[Aim of the exercise]: Across all the records, filter for lines with the word "grey" and copy them.

═══ Material provided ═══

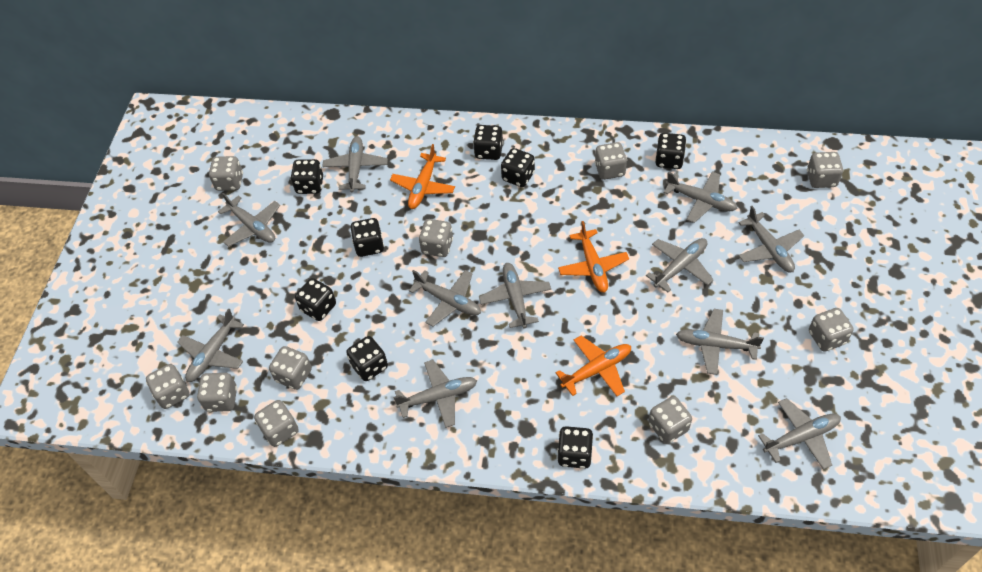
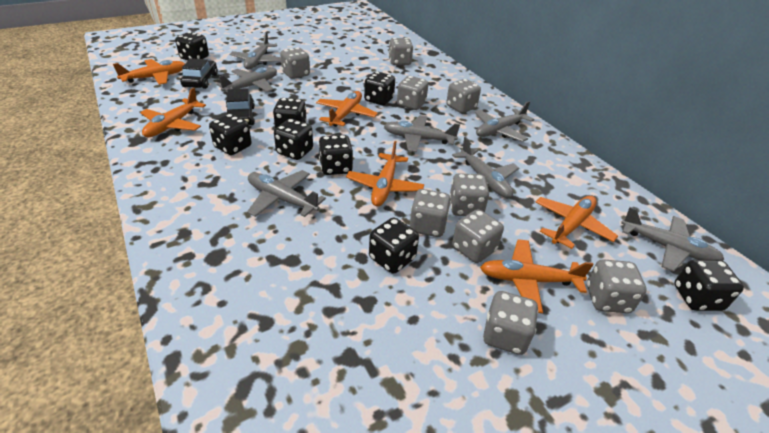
black car: 0 -> 2
grey dice: 10 -> 9
grey plane: 11 -> 7
orange plane: 3 -> 6

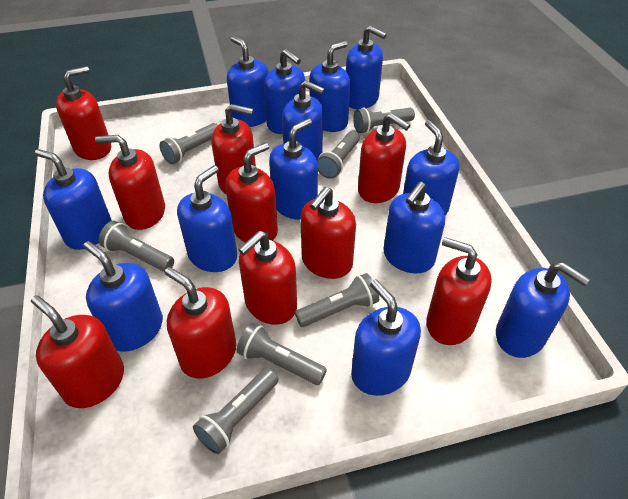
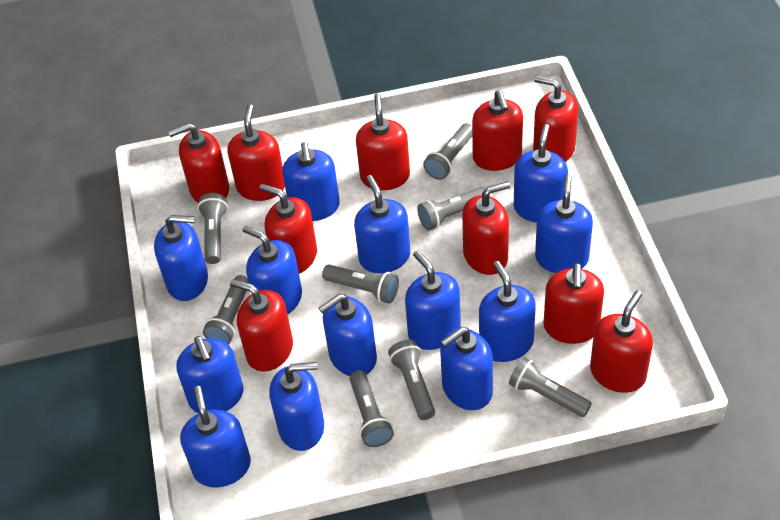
grey flashlight: 7 -> 8

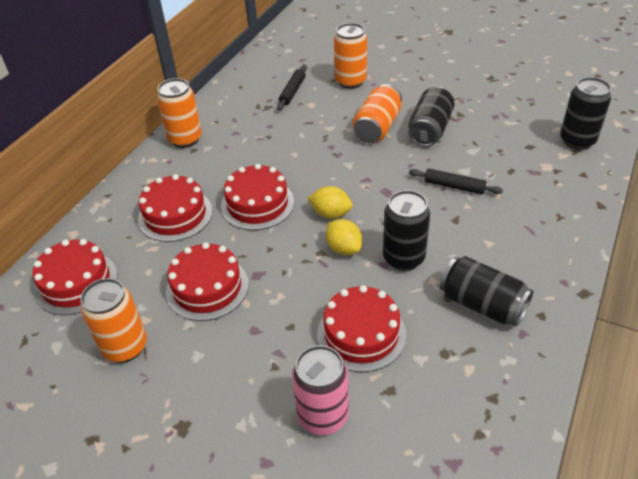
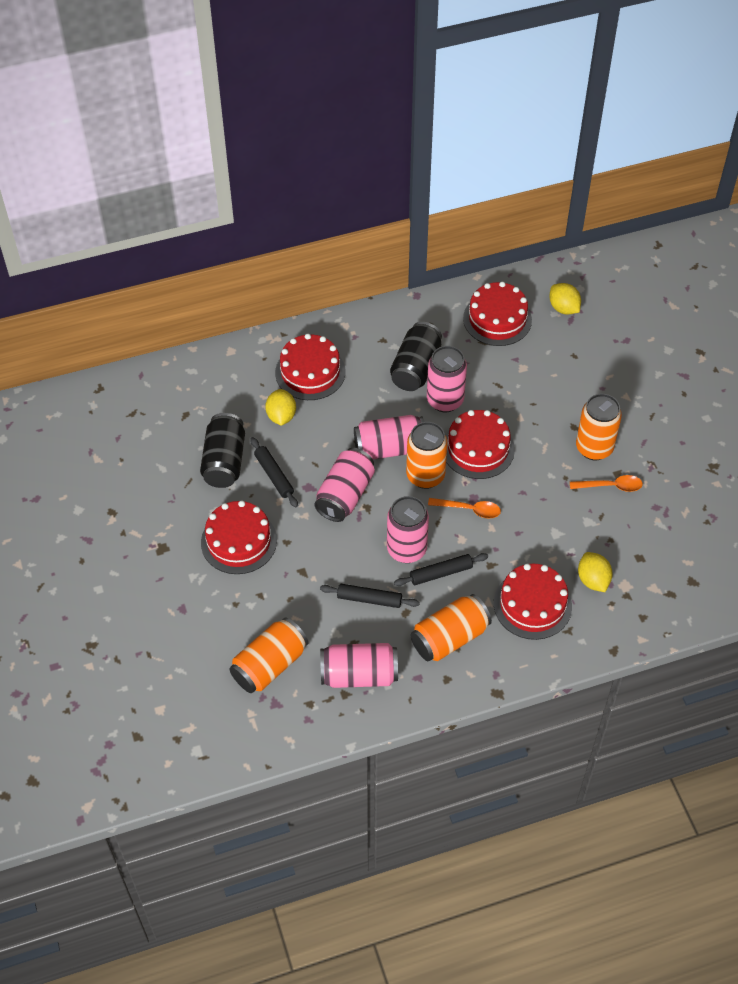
black can: 4 -> 2
black rolling pin: 2 -> 3
orange spoon: 0 -> 2
pink can: 1 -> 5
yellow lemon: 2 -> 3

═══

[Reply to the exercise]:
grey dice: 10 -> 9
grey plane: 11 -> 7
grey flashlight: 7 -> 8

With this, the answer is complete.